[Dataset excerpts]
+---+

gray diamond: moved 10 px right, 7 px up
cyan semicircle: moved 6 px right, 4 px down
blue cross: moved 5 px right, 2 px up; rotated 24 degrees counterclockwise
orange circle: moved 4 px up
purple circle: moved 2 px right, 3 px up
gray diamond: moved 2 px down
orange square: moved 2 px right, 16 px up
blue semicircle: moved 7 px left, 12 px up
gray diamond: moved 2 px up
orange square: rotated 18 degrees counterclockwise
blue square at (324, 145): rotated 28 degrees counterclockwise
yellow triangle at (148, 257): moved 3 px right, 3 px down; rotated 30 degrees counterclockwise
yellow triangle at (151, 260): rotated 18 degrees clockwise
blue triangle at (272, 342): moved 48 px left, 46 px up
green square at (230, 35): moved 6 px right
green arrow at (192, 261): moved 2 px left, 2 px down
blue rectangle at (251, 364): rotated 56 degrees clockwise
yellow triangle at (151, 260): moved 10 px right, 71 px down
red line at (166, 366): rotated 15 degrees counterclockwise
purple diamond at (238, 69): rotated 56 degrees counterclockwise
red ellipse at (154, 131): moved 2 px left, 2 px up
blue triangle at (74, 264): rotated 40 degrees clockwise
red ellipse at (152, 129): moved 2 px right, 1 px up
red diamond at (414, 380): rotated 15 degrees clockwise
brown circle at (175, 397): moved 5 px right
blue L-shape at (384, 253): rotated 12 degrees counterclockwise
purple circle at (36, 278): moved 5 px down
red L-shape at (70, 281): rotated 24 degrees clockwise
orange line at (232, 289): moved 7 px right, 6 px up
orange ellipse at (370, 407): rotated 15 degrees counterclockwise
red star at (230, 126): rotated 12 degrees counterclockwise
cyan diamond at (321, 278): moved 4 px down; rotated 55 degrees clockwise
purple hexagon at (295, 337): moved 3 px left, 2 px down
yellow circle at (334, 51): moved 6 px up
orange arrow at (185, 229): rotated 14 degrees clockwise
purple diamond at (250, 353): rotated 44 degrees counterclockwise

+---+

» JOB: Retype every one of the lines above without changing anything.

» RESPONSE:
gray diamond: moved 10 px right, 7 px up
cyan semicircle: moved 6 px right, 4 px down
blue cross: moved 5 px right, 2 px up; rotated 24 degrees counterclockwise
orange circle: moved 4 px up
purple circle: moved 2 px right, 3 px up
gray diamond: moved 2 px down
orange square: moved 2 px right, 16 px up
blue semicircle: moved 7 px left, 12 px up
gray diamond: moved 2 px up
orange square: rotated 18 degrees counterclockwise
blue square at (324, 145): rotated 28 degrees counterclockwise
yellow triangle at (148, 257): moved 3 px right, 3 px down; rotated 30 degrees counterclockwise
yellow triangle at (151, 260): rotated 18 degrees clockwise
blue triangle at (272, 342): moved 48 px left, 46 px up
green square at (230, 35): moved 6 px right
green arrow at (192, 261): moved 2 px left, 2 px down
blue rectangle at (251, 364): rotated 56 degrees clockwise
yellow triangle at (151, 260): moved 10 px right, 71 px down
red line at (166, 366): rotated 15 degrees counterclockwise
purple diamond at (238, 69): rotated 56 degrees counterclockwise
red ellipse at (154, 131): moved 2 px left, 2 px up
blue triangle at (74, 264): rotated 40 degrees clockwise
red ellipse at (152, 129): moved 2 px right, 1 px up
red diamond at (414, 380): rotated 15 degrees clockwise
brown circle at (175, 397): moved 5 px right
blue L-shape at (384, 253): rotated 12 degrees counterclockwise
purple circle at (36, 278): moved 5 px down
red L-shape at (70, 281): rotated 24 degrees clockwise
orange line at (232, 289): moved 7 px right, 6 px up
orange ellipse at (370, 407): rotated 15 degrees counterclockwise
red star at (230, 126): rotated 12 degrees counterclockwise
cyan diamond at (321, 278): moved 4 px down; rotated 55 degrees clockwise
purple hexagon at (295, 337): moved 3 px left, 2 px down
yellow circle at (334, 51): moved 6 px up
orange arrow at (185, 229): rotated 14 degrees clockwise
purple diamond at (250, 353): rotated 44 degrees counterclockwise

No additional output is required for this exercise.